Problem statement: Your answer must hold only the lines below from the line containing "(461, 268) = (182, 383): grey" through the line containing "(291, 346) = (306, 416): brown", each reproduced exactly.

====

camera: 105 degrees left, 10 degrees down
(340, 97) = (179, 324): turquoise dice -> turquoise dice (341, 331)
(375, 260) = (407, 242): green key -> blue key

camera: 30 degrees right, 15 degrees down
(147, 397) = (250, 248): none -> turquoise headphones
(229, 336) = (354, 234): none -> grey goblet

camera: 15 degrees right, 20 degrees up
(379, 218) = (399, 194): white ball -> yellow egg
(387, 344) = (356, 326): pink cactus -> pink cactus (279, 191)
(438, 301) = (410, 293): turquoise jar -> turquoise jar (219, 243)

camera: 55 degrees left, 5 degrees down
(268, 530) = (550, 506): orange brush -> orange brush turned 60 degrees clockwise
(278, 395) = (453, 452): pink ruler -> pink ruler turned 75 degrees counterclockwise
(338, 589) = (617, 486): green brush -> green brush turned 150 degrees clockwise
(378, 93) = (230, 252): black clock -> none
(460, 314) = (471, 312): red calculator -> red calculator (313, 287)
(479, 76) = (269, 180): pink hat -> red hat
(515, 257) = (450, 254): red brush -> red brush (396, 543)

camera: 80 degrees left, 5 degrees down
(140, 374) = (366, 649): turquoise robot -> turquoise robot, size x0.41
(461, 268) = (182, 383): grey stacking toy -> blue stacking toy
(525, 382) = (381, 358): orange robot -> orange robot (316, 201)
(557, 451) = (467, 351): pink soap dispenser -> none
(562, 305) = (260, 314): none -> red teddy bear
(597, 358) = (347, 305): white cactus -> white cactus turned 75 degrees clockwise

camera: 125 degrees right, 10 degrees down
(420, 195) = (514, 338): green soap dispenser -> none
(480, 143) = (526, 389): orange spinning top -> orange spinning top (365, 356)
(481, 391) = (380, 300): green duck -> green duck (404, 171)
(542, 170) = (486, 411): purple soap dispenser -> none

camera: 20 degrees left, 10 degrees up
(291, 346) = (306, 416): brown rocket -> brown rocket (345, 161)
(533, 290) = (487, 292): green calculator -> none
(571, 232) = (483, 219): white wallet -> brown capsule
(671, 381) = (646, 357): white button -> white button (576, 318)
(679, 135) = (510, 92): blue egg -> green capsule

====

Task answer:
(461, 268) = (182, 383): grey stacking toy -> blue stacking toy
(525, 382) = (381, 358): orange robot -> orange robot (316, 201)
(557, 451) = (467, 351): pink soap dispenser -> none
(562, 305) = (260, 314): none -> red teddy bear
(597, 358) = (347, 305): white cactus -> white cactus turned 75 degrees clockwise

camera: 125 degrees right, 10 degrees down
(420, 195) = (514, 338): green soap dispenser -> none
(480, 143) = (526, 389): orange spinning top -> orange spinning top (365, 356)
(481, 391) = (380, 300): green duck -> green duck (404, 171)
(542, 170) = (486, 411): purple soap dispenser -> none

camera: 20 degrees left, 10 degrees up
(291, 346) = (306, 416): brown rocket -> brown rocket (345, 161)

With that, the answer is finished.